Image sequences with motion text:
========================================
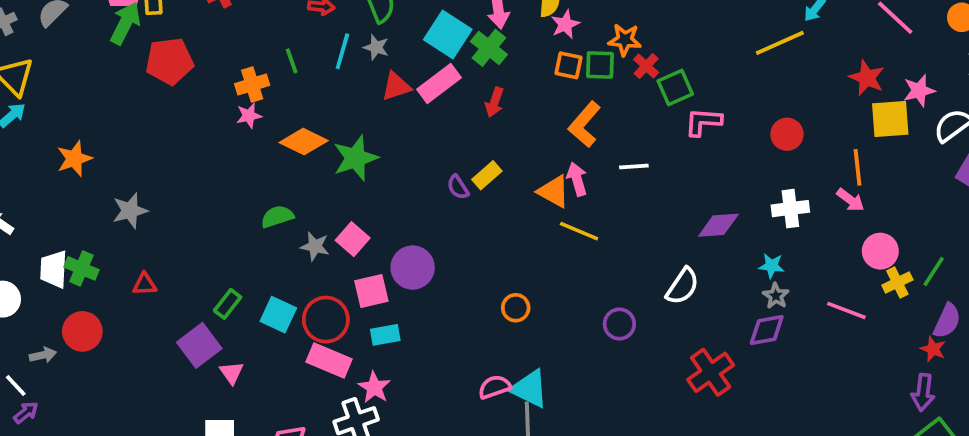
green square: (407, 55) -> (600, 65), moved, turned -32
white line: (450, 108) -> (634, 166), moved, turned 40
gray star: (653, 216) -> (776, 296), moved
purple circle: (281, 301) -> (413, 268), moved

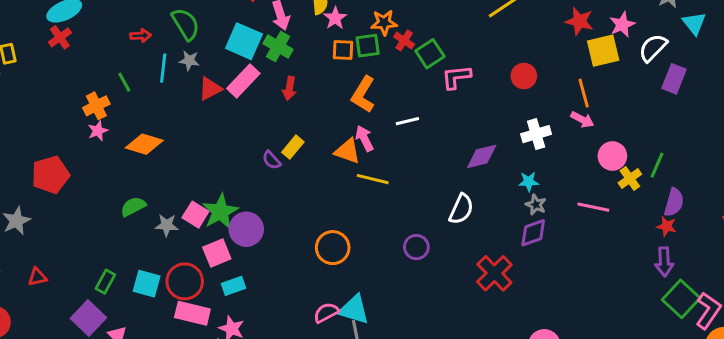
red pentagon: (169, 61) -> (50, 175), moved
green star: (355, 158) -> (220, 212), moved
orange circle: (516, 308) -> (333, 248), size x1.5

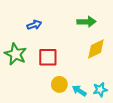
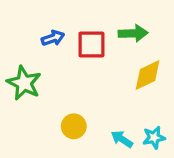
red square: (48, 57) -> (91, 45), moved
yellow circle: (59, 84) -> (74, 126), moved

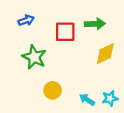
blue arrow: (53, 38) -> (26, 20), moved
green star: (24, 83) -> (34, 57), moved

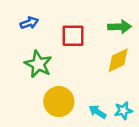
green arrow: (95, 24) -> (119, 27), moved
yellow circle: (53, 90) -> (59, 102), size x1.5

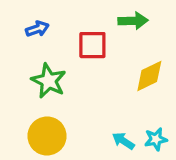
green arrow: (119, 27) -> (133, 21), moved
yellow circle: (59, 102) -> (47, 136), moved

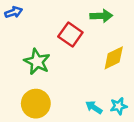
blue arrow: (37, 29) -> (14, 12), moved
red square: (92, 45) -> (70, 34), turned 35

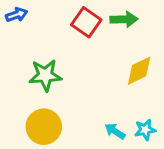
red square: (70, 34) -> (86, 22), moved
green star: (37, 62) -> (45, 75), turned -30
========================================
* **What to do**
Copy exactly, and only, the lines from the first entry through the line holding "red square: (48, 57) -> (91, 45), moved", both ends included, leaving out every picture.

* **Task result**
green square: (407, 55) -> (600, 65), moved, turned -32
white line: (450, 108) -> (634, 166), moved, turned 40
gray star: (653, 216) -> (776, 296), moved
purple circle: (281, 301) -> (413, 268), moved

red pentagon: (169, 61) -> (50, 175), moved
green star: (355, 158) -> (220, 212), moved
orange circle: (516, 308) -> (333, 248), size x1.5

red square: (48, 57) -> (91, 45), moved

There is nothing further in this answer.